** WHAT YOU HAVE TO DO **
Look in the material below for the line holding "blue light bulb: 3 -> 2". Set it down exactly, with each later line up to and including the line holding "yellow hat: 5 -> 4".

** DATA FOR ANALYSIS **
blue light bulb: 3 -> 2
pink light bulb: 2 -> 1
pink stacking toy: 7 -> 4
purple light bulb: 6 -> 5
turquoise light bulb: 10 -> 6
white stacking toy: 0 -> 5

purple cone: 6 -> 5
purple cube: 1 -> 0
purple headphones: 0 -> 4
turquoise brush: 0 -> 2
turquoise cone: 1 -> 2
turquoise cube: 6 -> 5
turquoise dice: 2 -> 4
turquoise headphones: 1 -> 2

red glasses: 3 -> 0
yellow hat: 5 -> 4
* * *
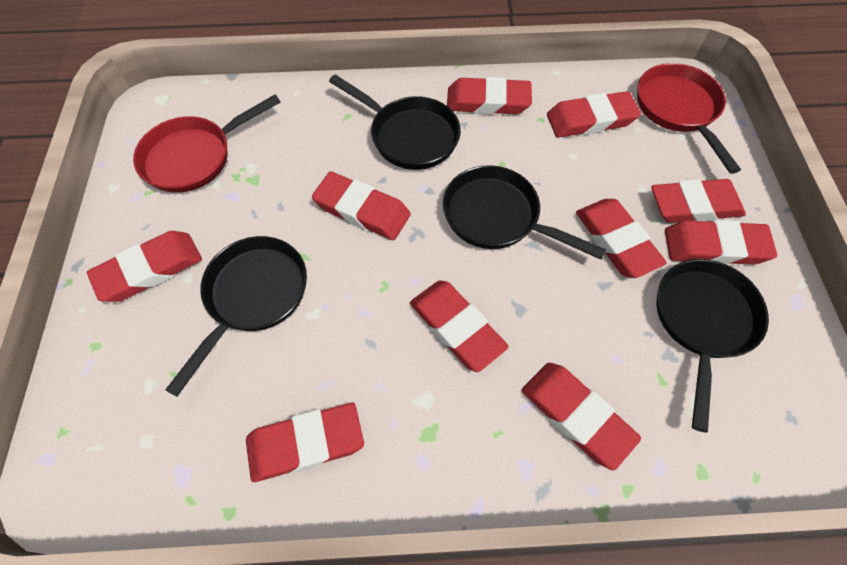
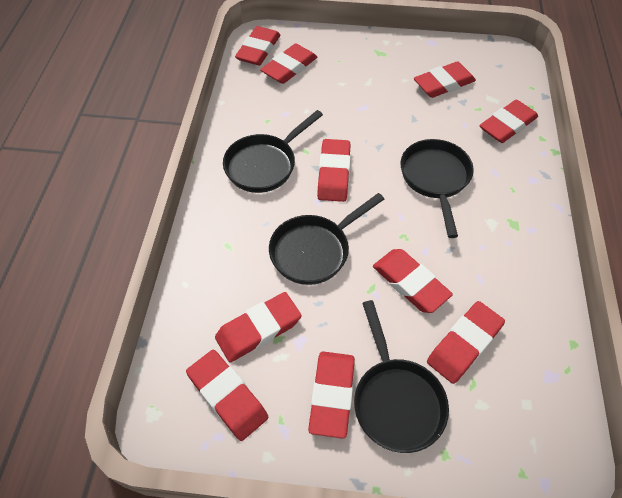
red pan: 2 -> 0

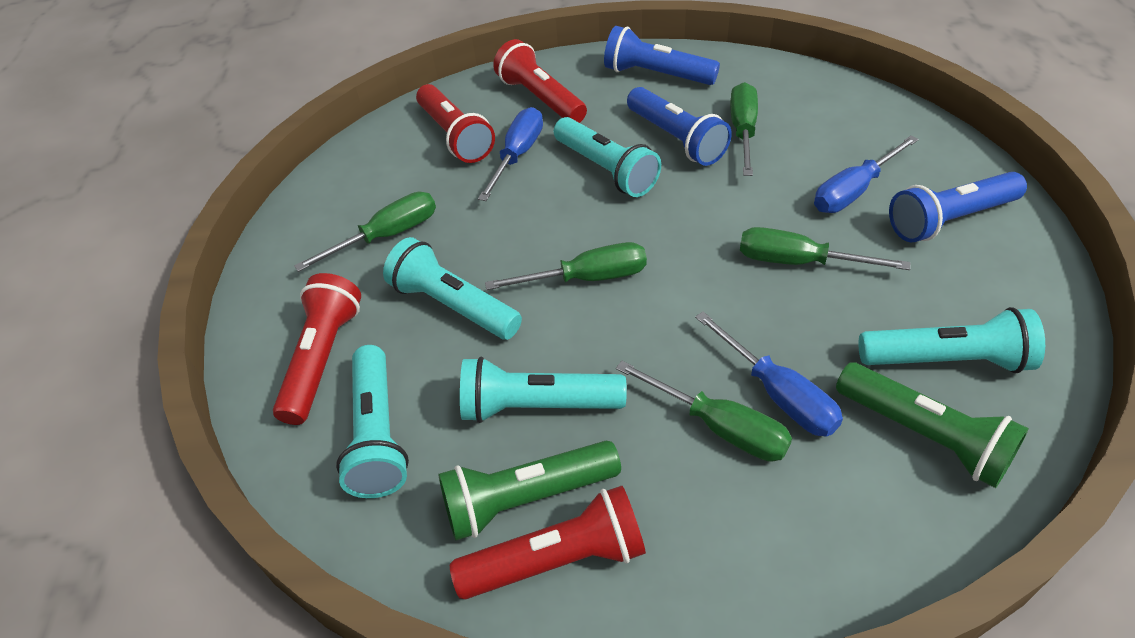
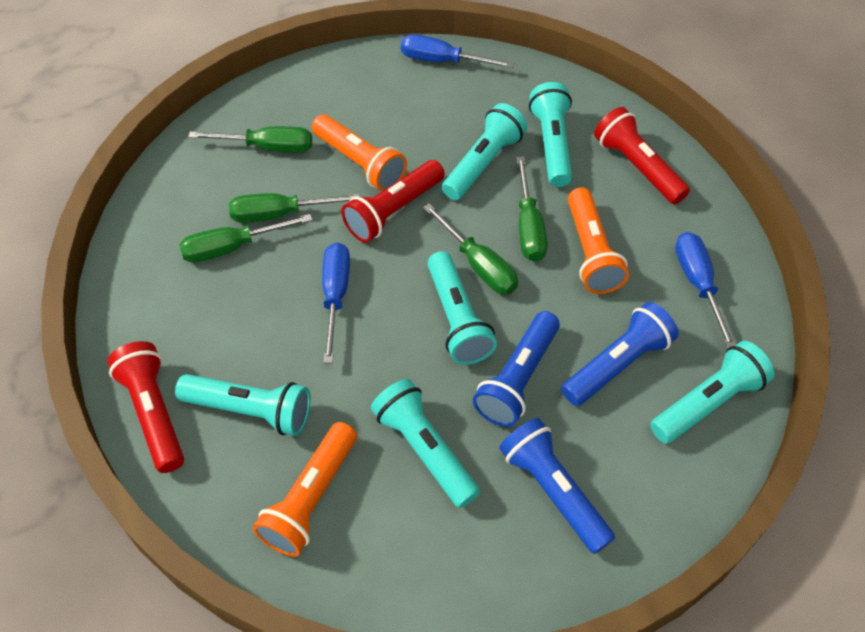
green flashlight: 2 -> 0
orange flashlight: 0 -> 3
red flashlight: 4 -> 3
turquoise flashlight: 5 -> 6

** RESPONSE BOX **
blue light bulb: 3 -> 2
pink light bulb: 2 -> 1
pink stacking toy: 7 -> 4
purple light bulb: 6 -> 5
turquoise light bulb: 10 -> 6
white stacking toy: 0 -> 5

purple cone: 6 -> 5
purple cube: 1 -> 0
purple headphones: 0 -> 4
turquoise brush: 0 -> 2
turquoise cone: 1 -> 2
turquoise cube: 6 -> 5
turquoise dice: 2 -> 4
turquoise headphones: 1 -> 2

red glasses: 3 -> 0
yellow hat: 5 -> 4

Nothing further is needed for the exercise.